-- ACTIVITY --
Pictures aside, repeat every entry exactly.

-- PROVIDED MATERIAL --
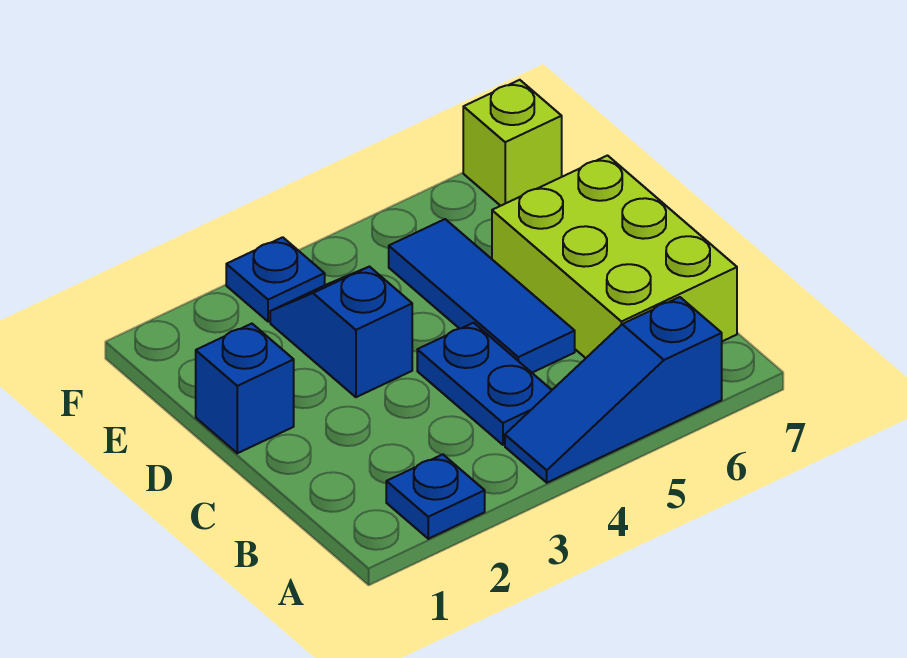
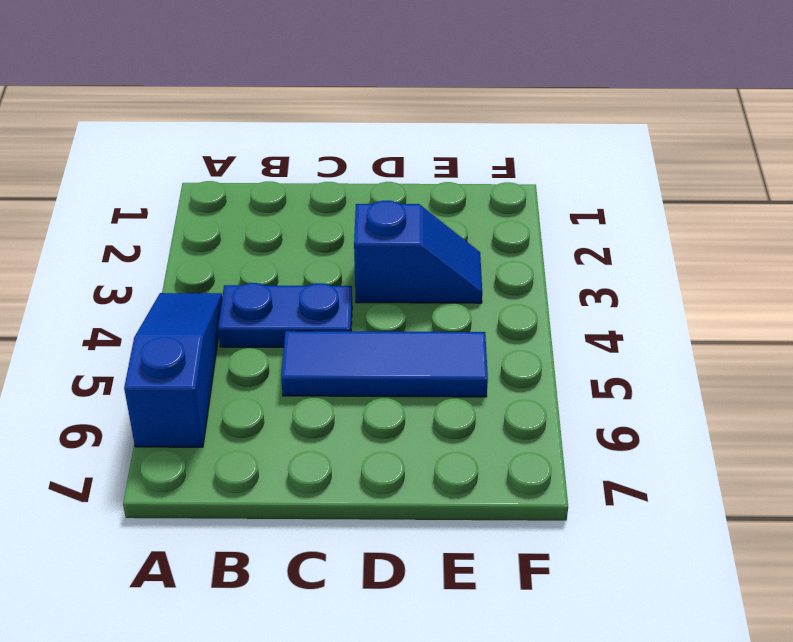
none -> blue 1x1 plate [386,454,485,539]
none -> lime 2x3 brick [492,156,737,358]

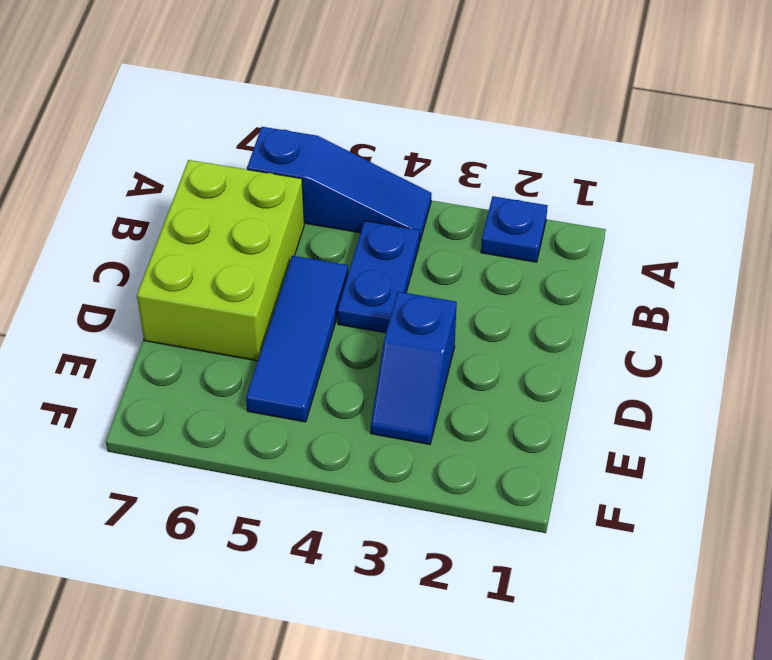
none -> blue 1x1 brick [196,324,294,453]
none -> blue 1x1 plate [226,237,325,322]

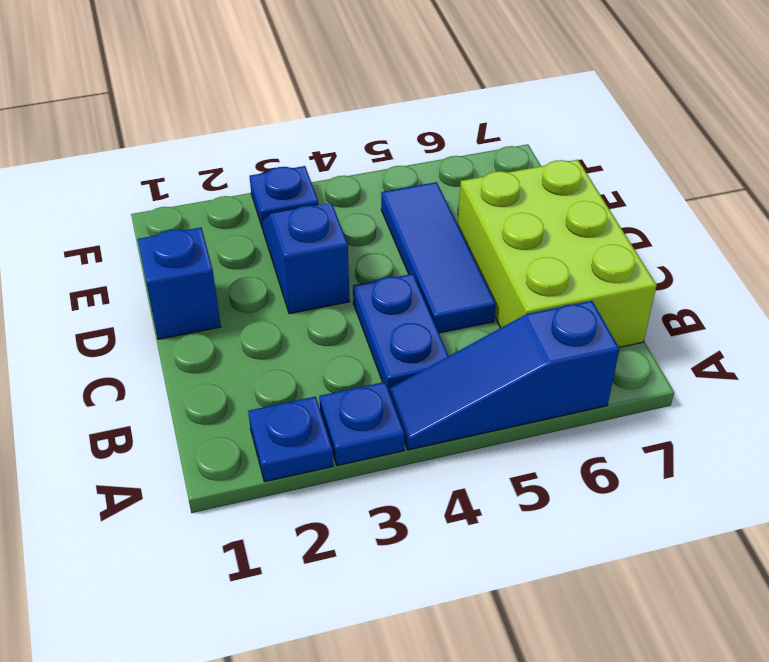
blue 1x1 plate [319,382,405,466] -> none
none -> lime 1x1 brick [463,80,562,206]

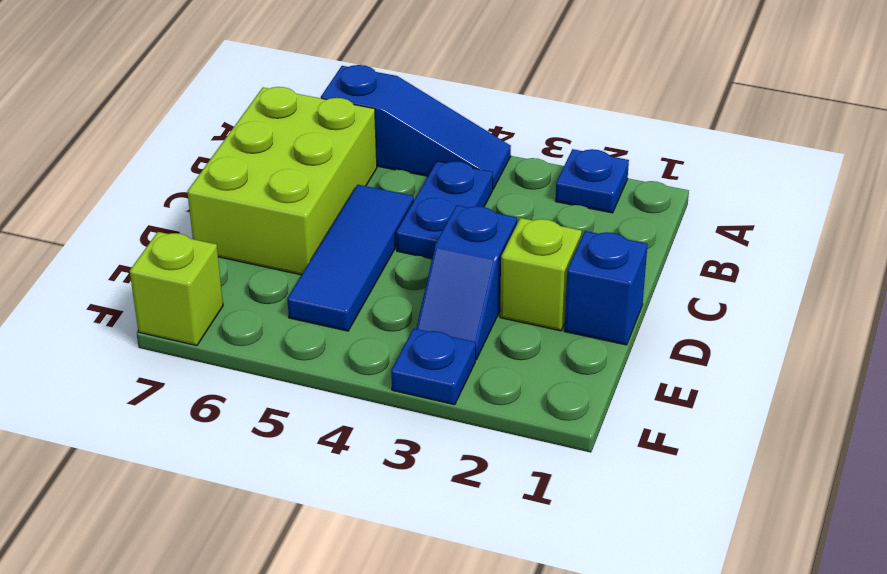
lime 1x1 brick [500,218,582,331] -> none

-- RESULT OF THIS EXERCISE --
none -> blue 1x1 plate [386,454,485,539]
none -> lime 2x3 brick [492,156,737,358]

none -> blue 1x1 brick [196,324,294,453]
none -> blue 1x1 plate [226,237,325,322]

blue 1x1 plate [319,382,405,466] -> none
none -> lime 1x1 brick [463,80,562,206]

lime 1x1 brick [500,218,582,331] -> none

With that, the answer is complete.